** What the exercise asks **
Skip all lines in the entries below that come before the one containing "(543, 96) = (1063, 233): white". Repeat that line and the rest exactly.

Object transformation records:
-------------------------
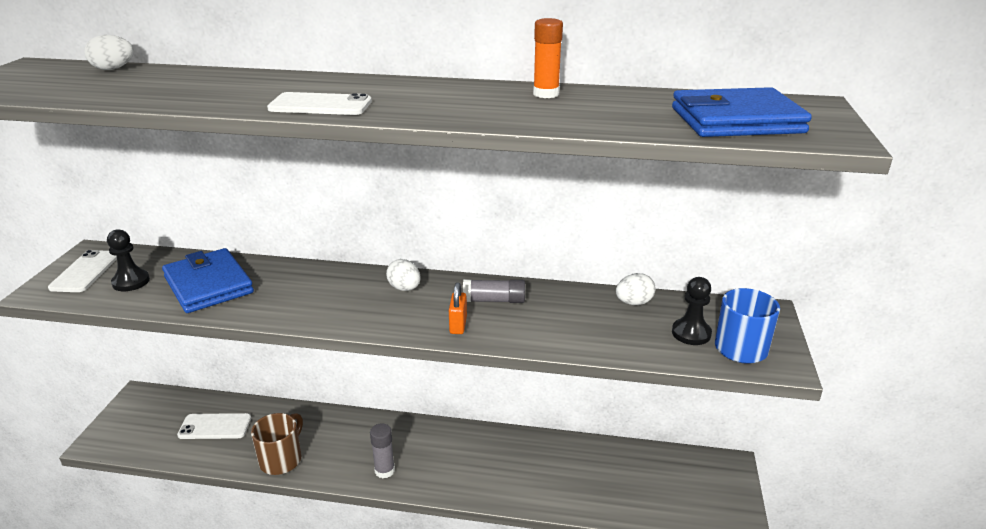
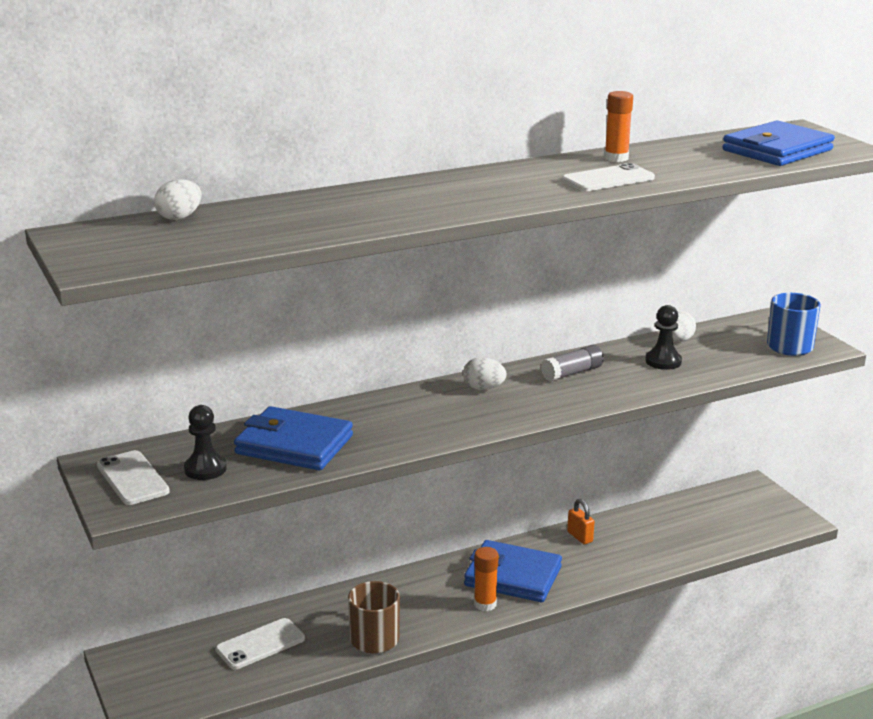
camera: 35 degrees left, 5 degrees down
(320, 105) = (473, 204): white phone -> white phone (608, 179)
(384, 470) = (485, 604): grey glue stick -> orange glue stick
(432, 456) = (512, 576): none -> blue wallet
(458, 325) = (573, 398): orange padlock -> orange padlock (580, 537)
(691, 333) = (745, 348): black pawn -> black pawn (663, 361)

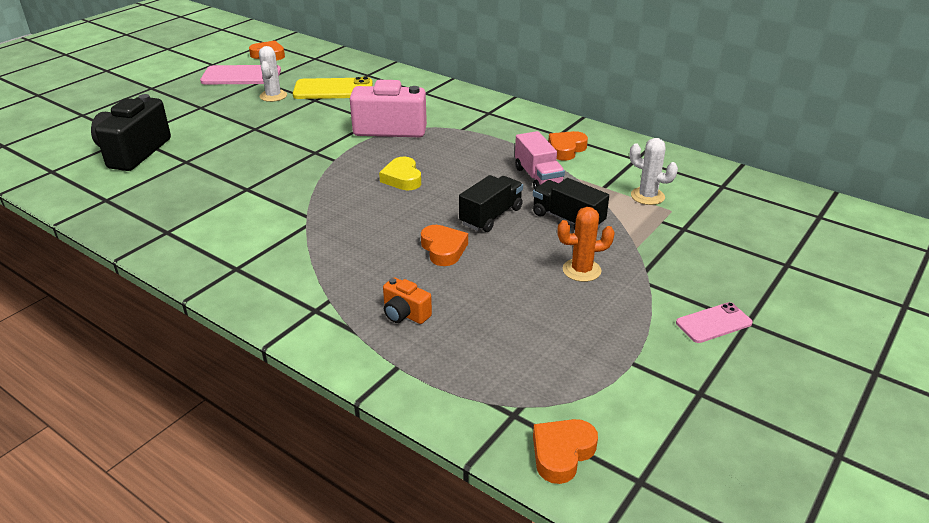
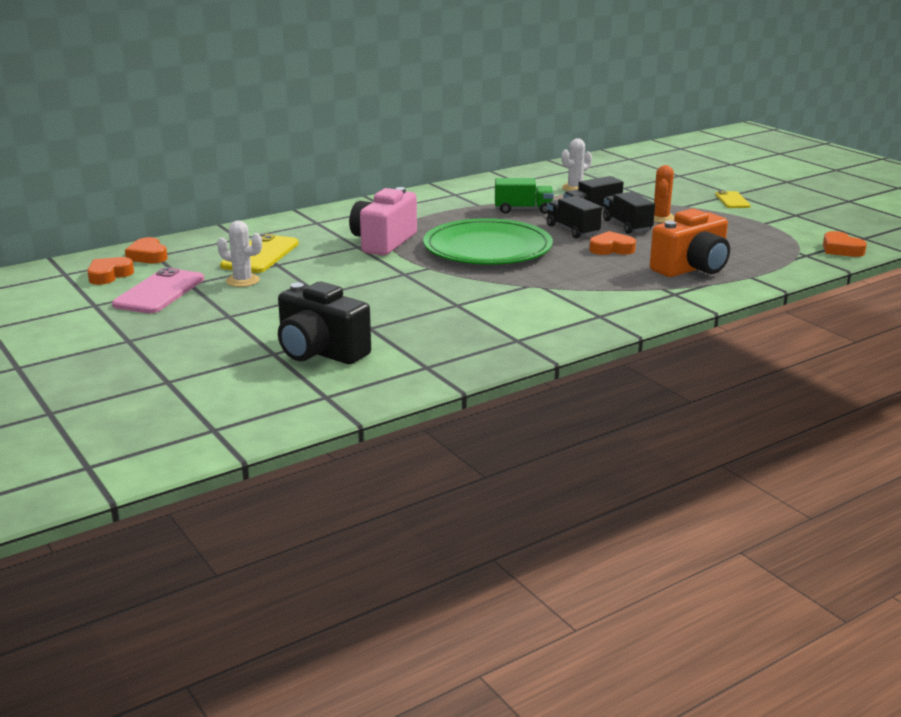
camera: 70 degrees left, 10 degrees down
(402, 178) = (487, 248): yellow heart -> green plate
(405, 314) = (691, 268): orange camera -> orange camera, size x2.07
(532, 249) = (627, 226): none -> black truck
(538, 178) = (523, 210): pink truck -> green truck
(566, 149) = (483, 196): orange heart -> orange heart (148, 256)
(713, 323) = (732, 200): pink phone -> yellow phone

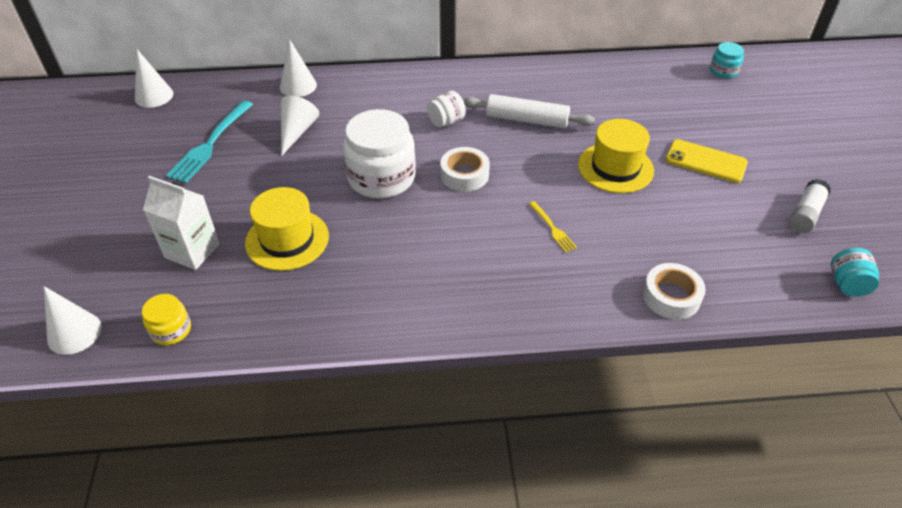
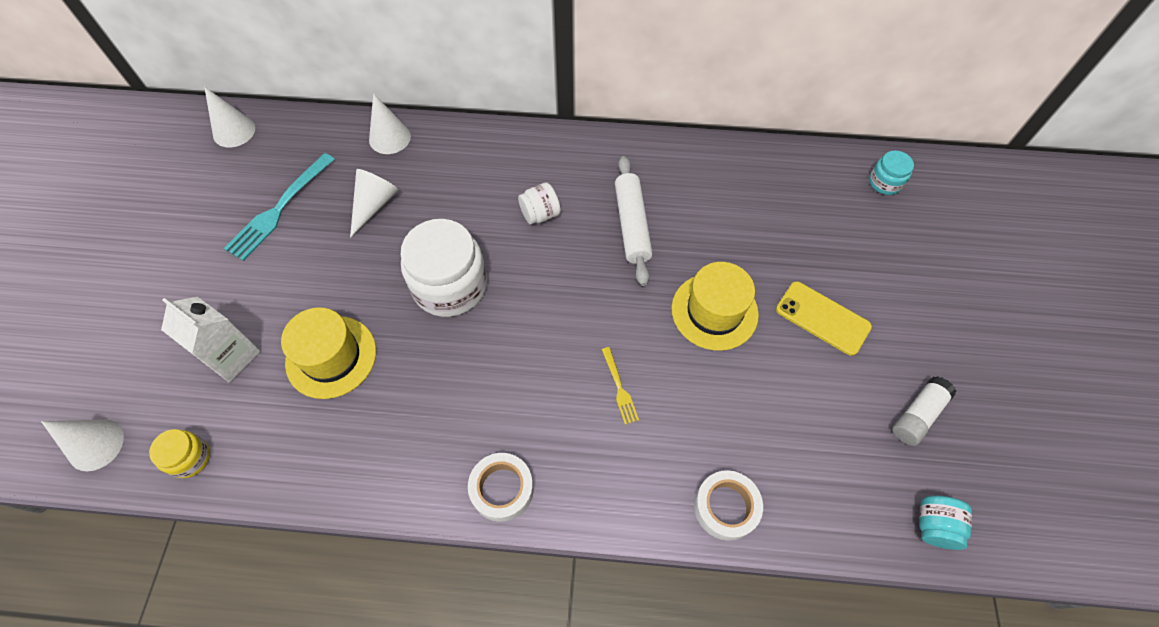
camera: 10 degrees right, 15 degrees up
(464, 175) = (541, 295): white tape -> white tape (502, 489)
(527, 120) = (632, 225): white rolling pin -> white rolling pin turned 60 degrees clockwise

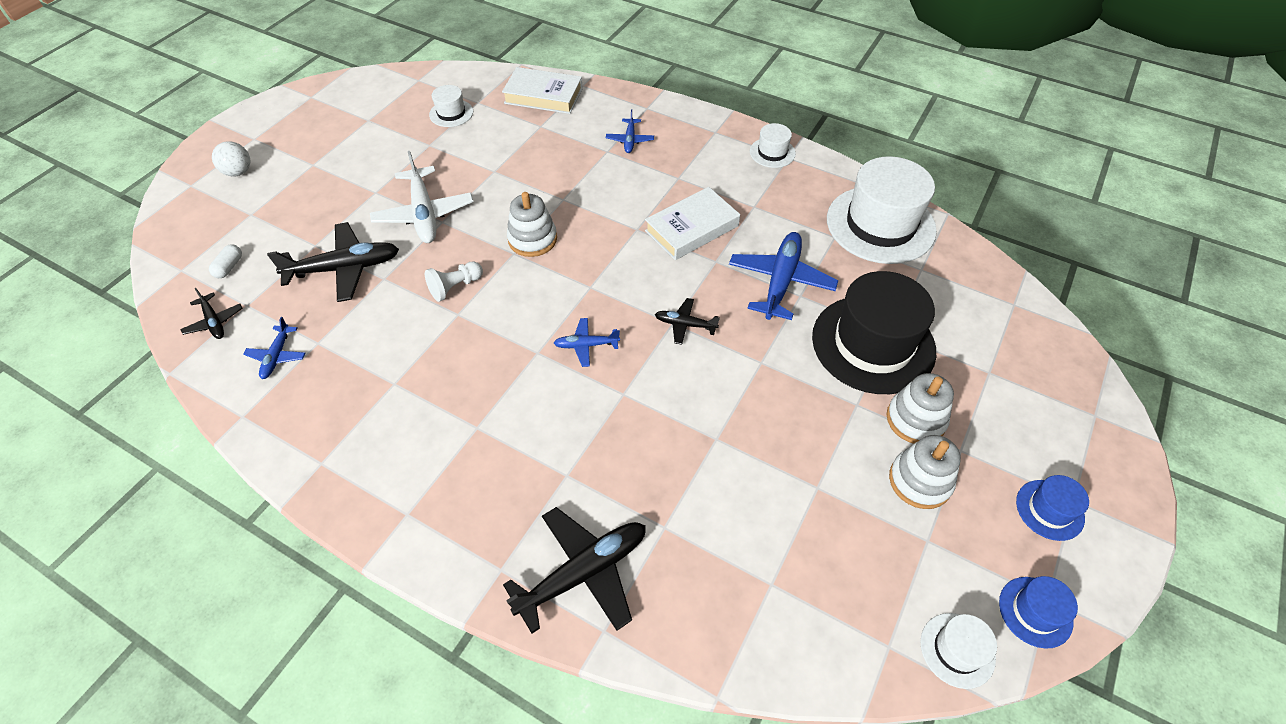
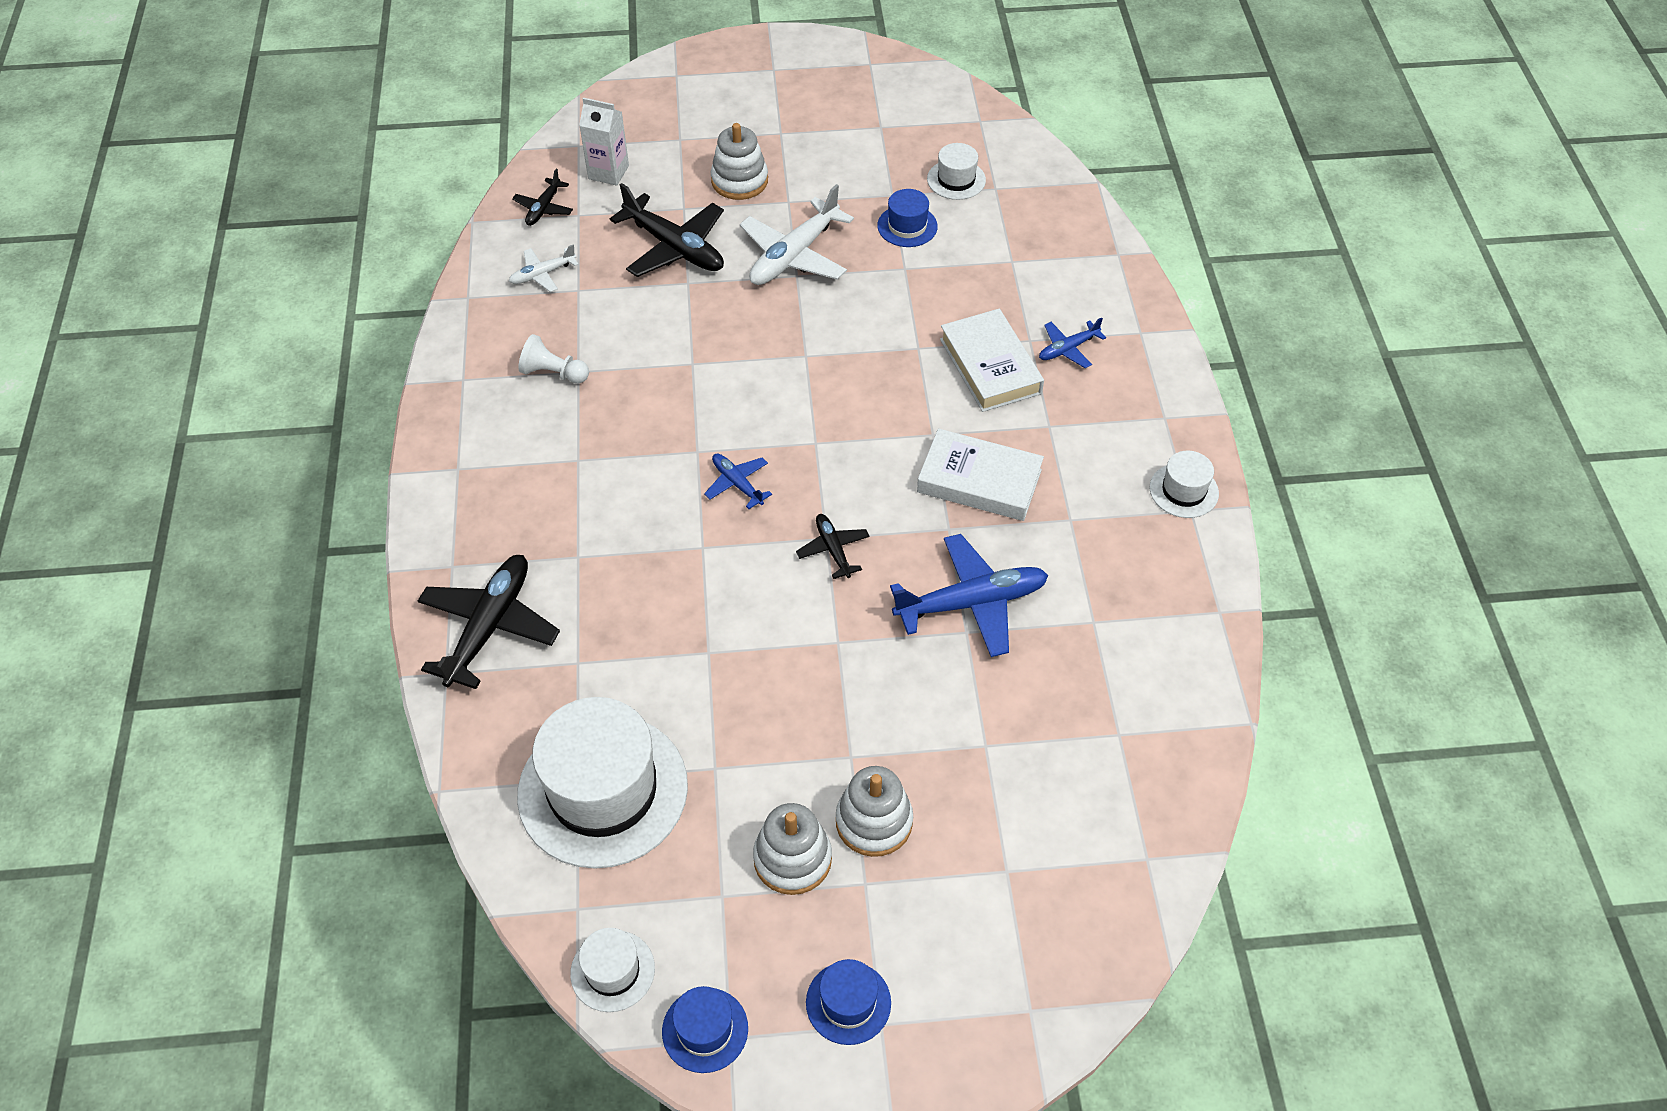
camera: 55 degrees right, 0 degrees up
(229, 267) = (608, 172): white capsule -> white carton
(238, 172) = (722, 92): white ball -> none
(277, 356) = (542, 274): blue plane -> white plane
(455, 287) = (723, 340): white pawn -> white pawn (554, 373)
(462, 152) = (907, 226): none -> blue hat
(532, 239) = (838, 358): white stacking toy -> white stacking toy (739, 181)
(543, 96) = (1063, 233): white book -> white book (990, 366)
(583, 572) = (489, 627): black plane -> black plane turned 90 degrees counterclockwise
(873, 344) = (952, 734): black hat -> none
(880, 224) = (1159, 659): white hat -> white hat (603, 790)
-------------------------
** Exercise solution **
(543, 96) = (1063, 233): white book -> white book (990, 366)
(583, 572) = (489, 627): black plane -> black plane turned 90 degrees counterclockwise
(873, 344) = (952, 734): black hat -> none
(880, 224) = (1159, 659): white hat -> white hat (603, 790)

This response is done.